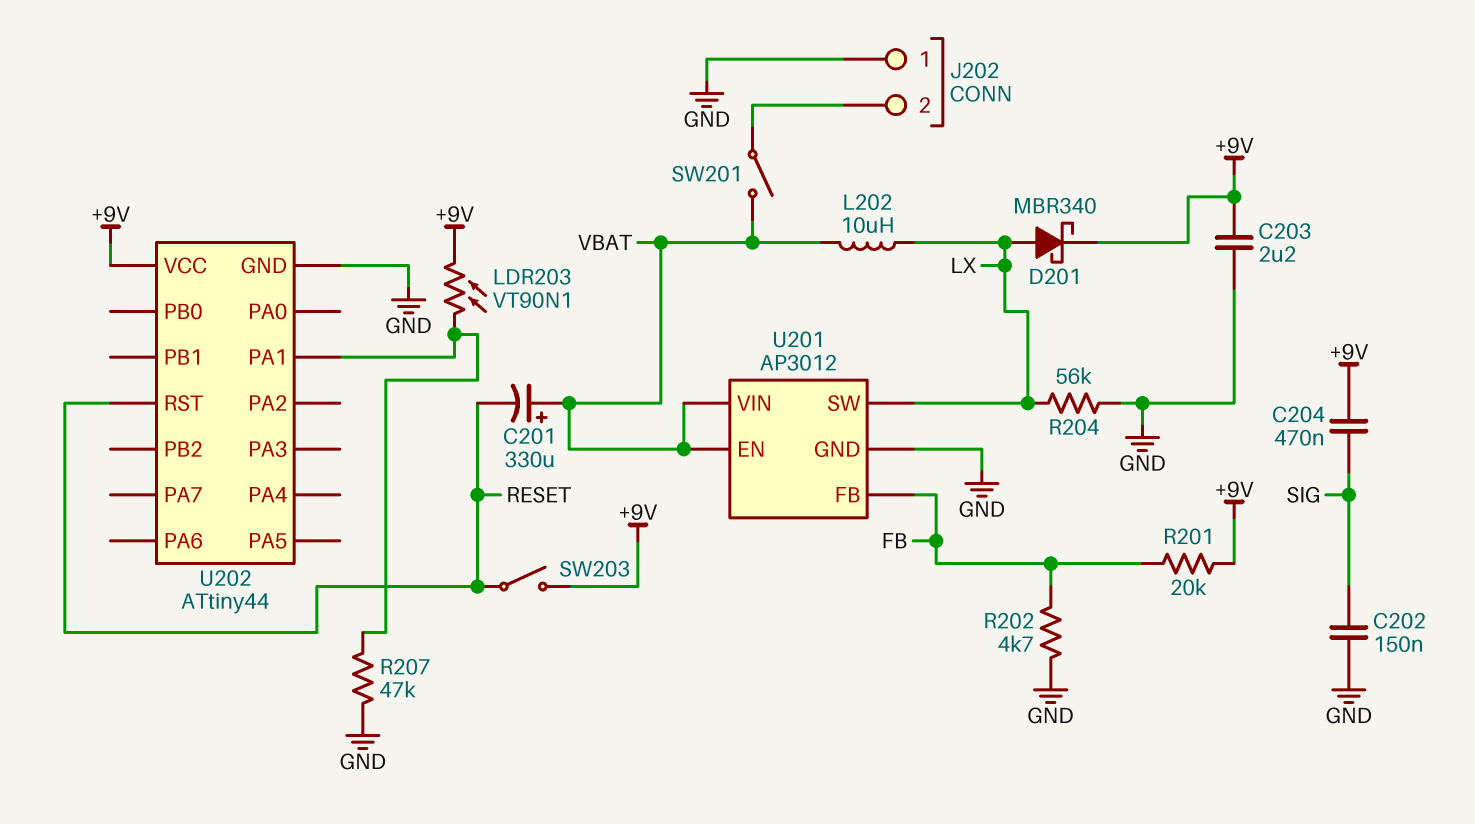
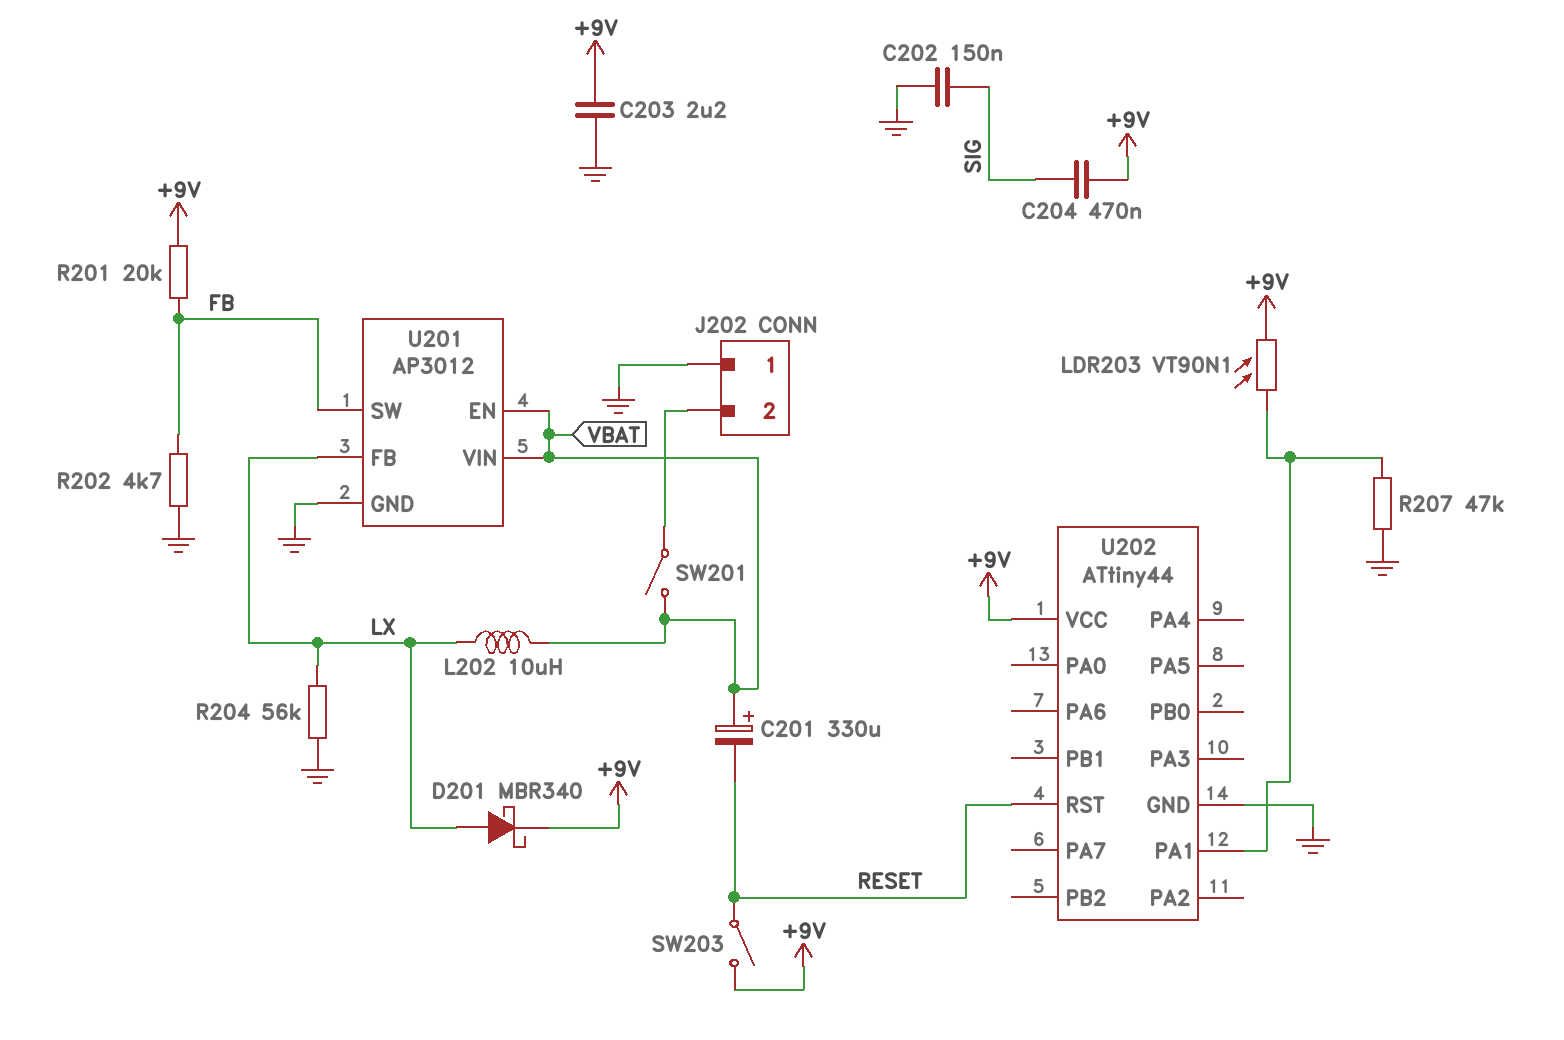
U201 pin FB: FB -> LX
U201 pin SW: LX -> FB

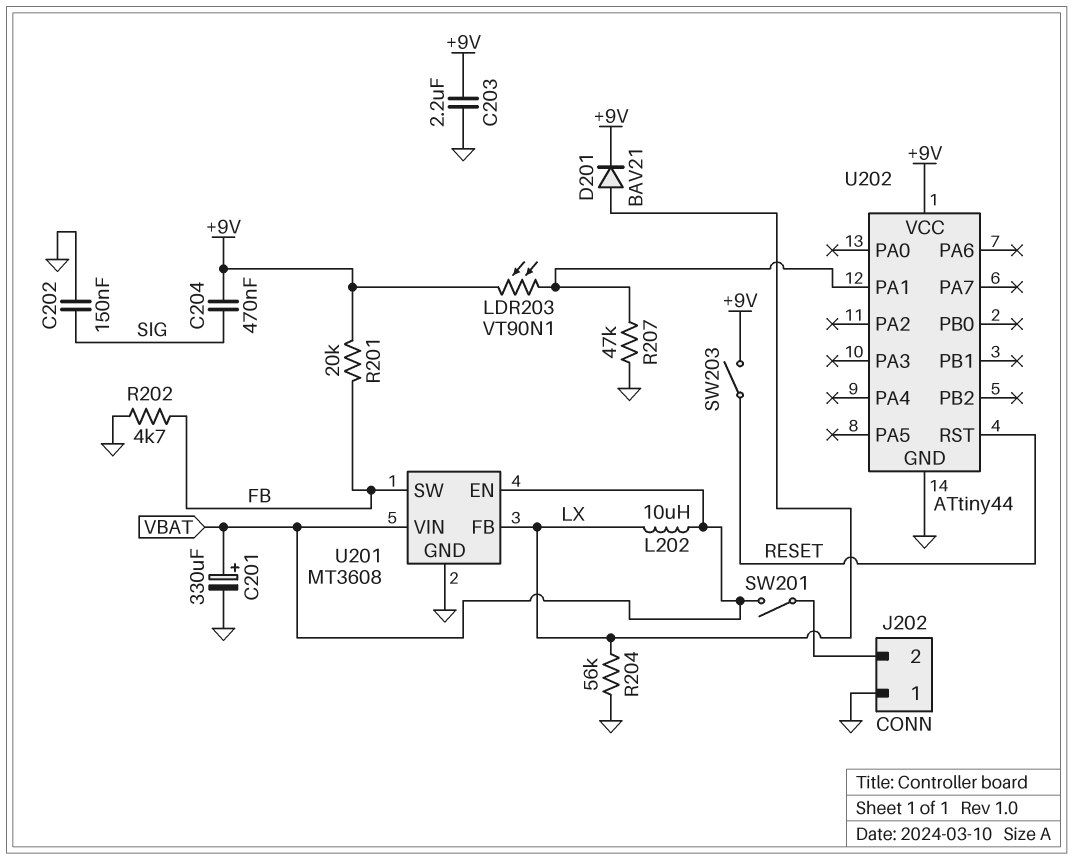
C201: 330uF (plus VBAT, minus RESET) -> 330uF (plus VBAT, minus GND)
D201: schottky MBR340 (A LX, K +9V) -> diode BAV21 (A LX, K +9V)
U201: AP3012 -> MT3608

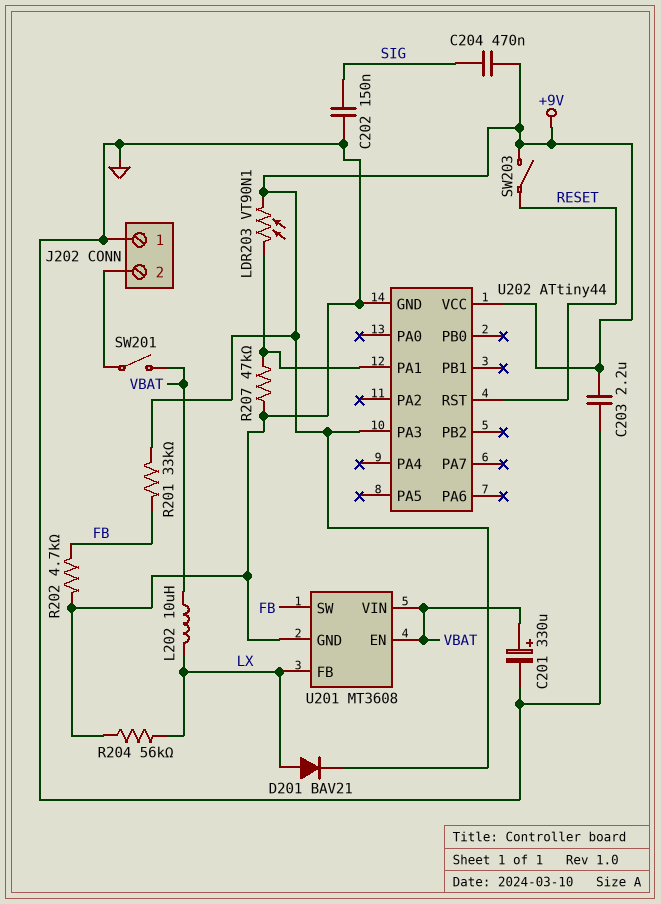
R201: 20k (+9V, FB) -> 33k (+9V, FB)
U202 pin PA3: none -> +9V

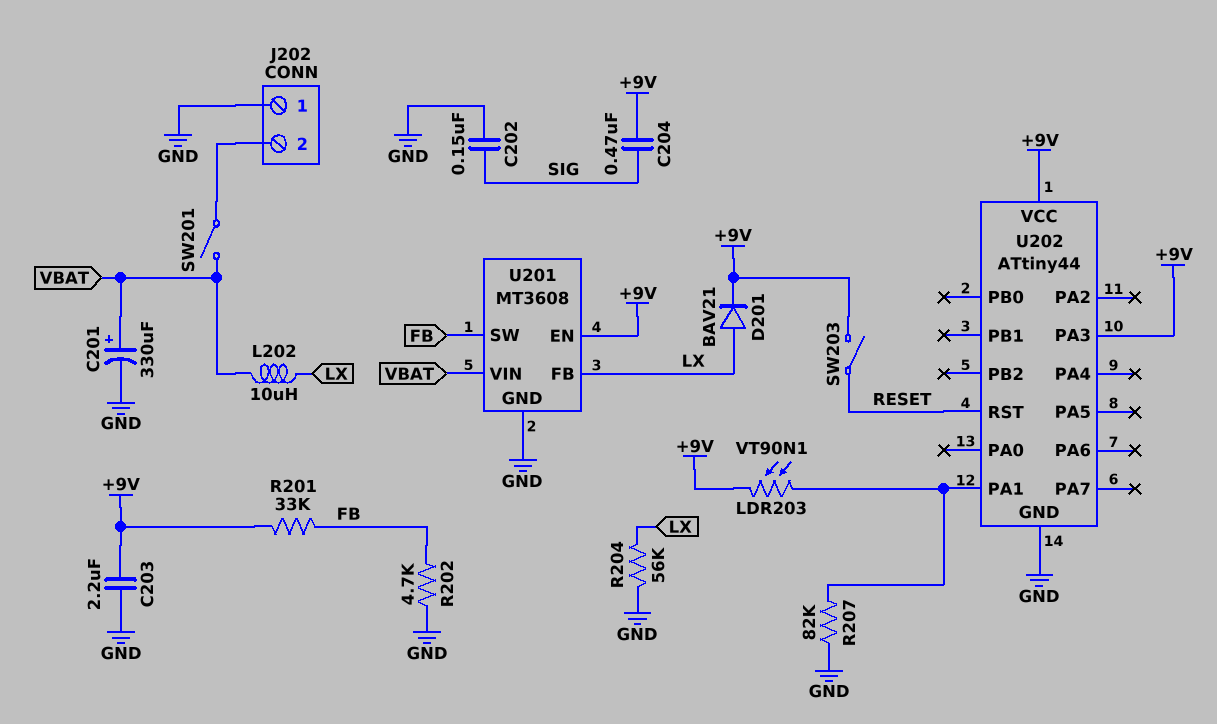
R207: 47k (GND, U202/PA1) -> 82k (GND, U202/PA1)
U201 pin EN: VBAT -> +9V

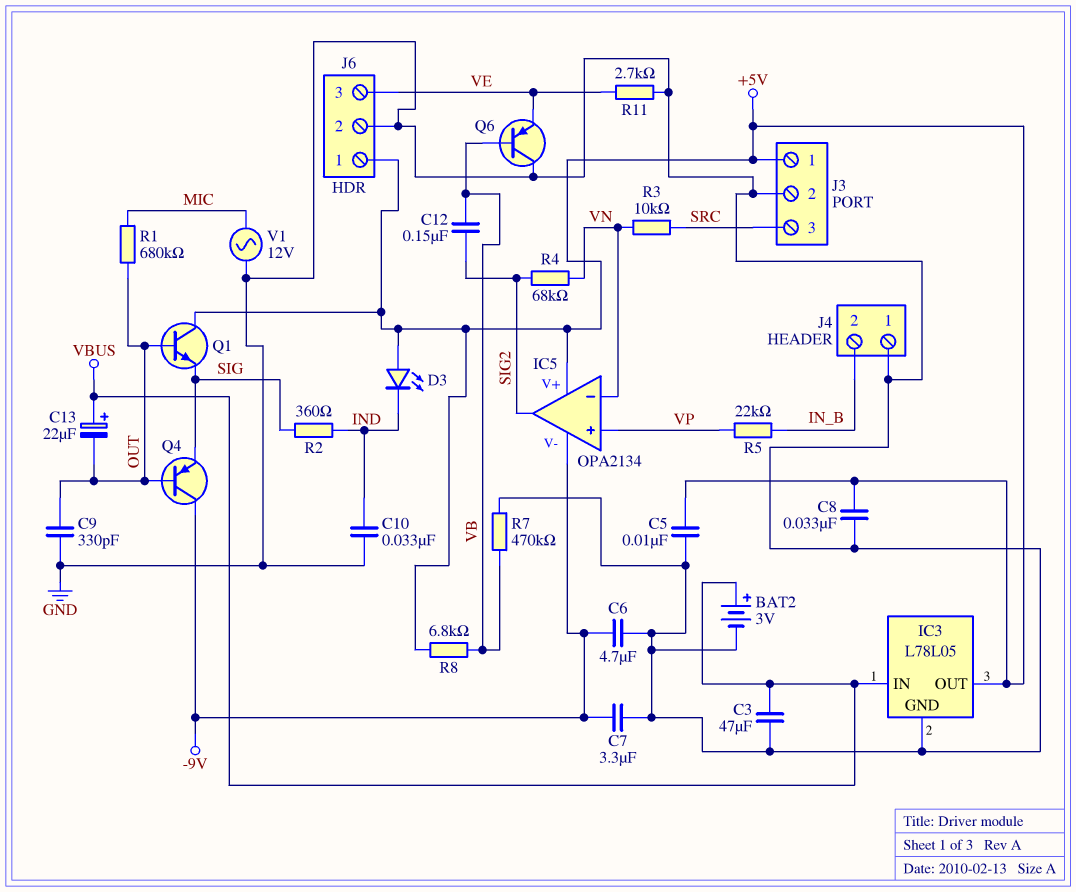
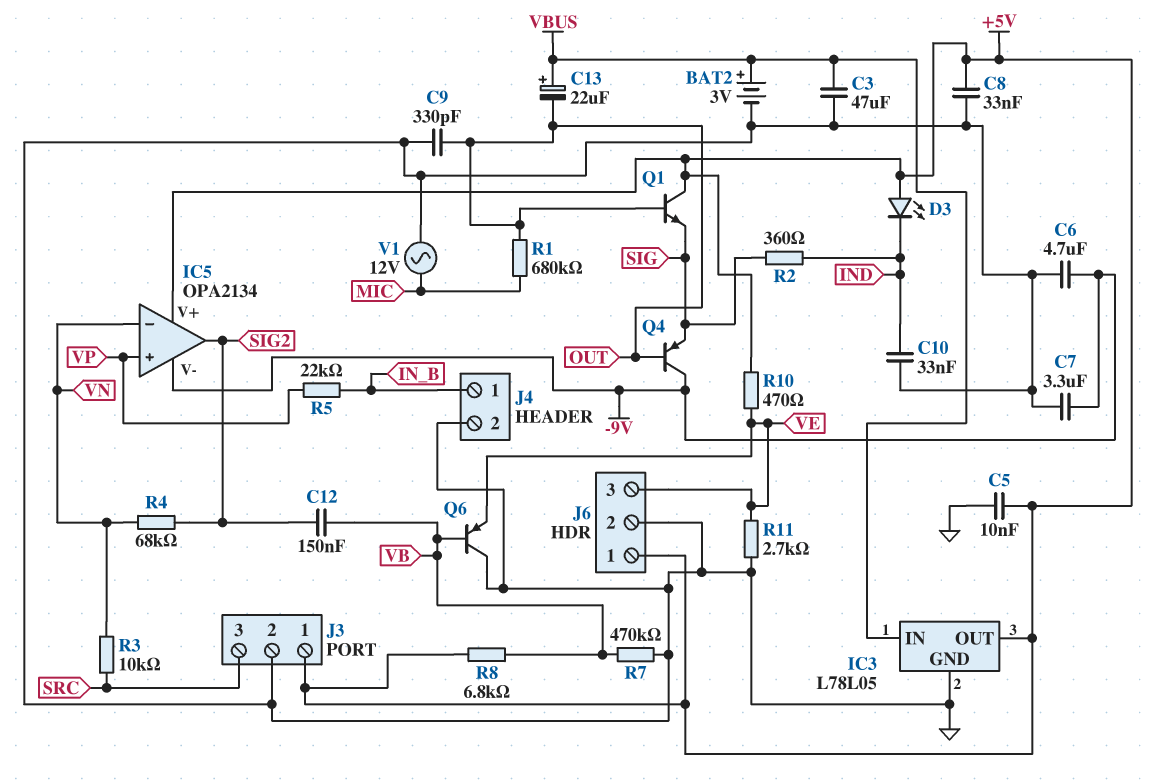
J4 pin 1: GND -> IN_B
J4 pin 2: IN_B -> GND
R10: none -> 470 (+5V, VE)

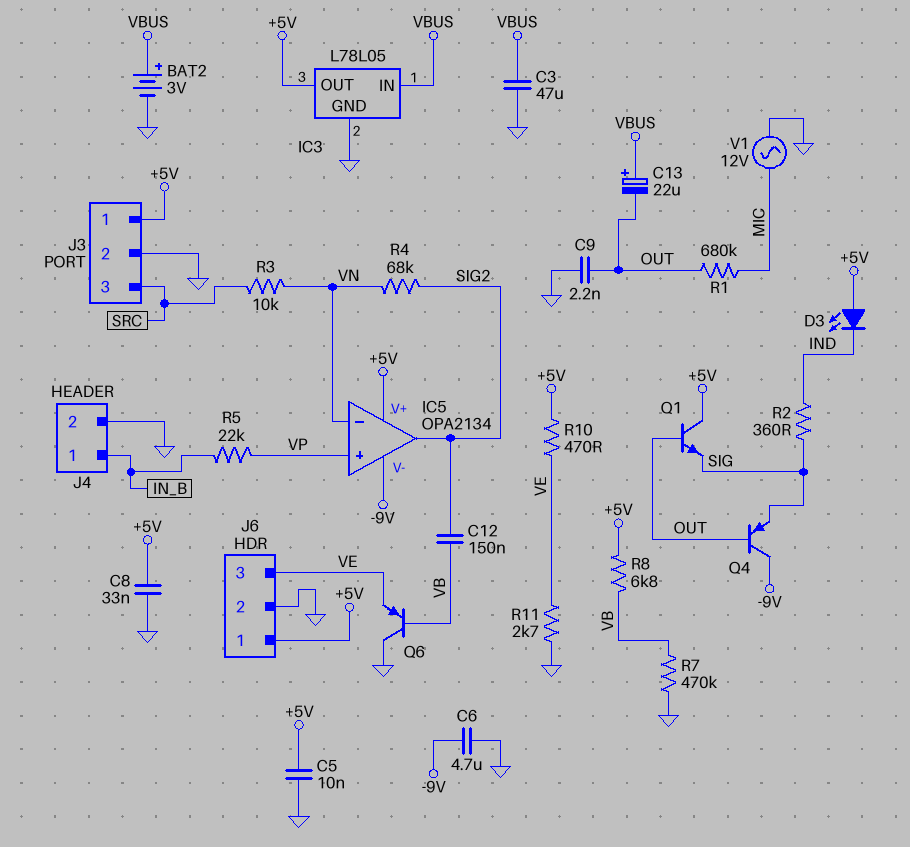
C7: 3.3uF (-9V, GND) -> none
C9: 330pF (GND, OUT) -> 2.2nF (GND, OUT)
C10: 33nF (GND, IND) -> none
::::::::
Directions for this task:
Tell how many lines in the entries contain the string "VBAT". Give the number and nothing more.

Task result:
2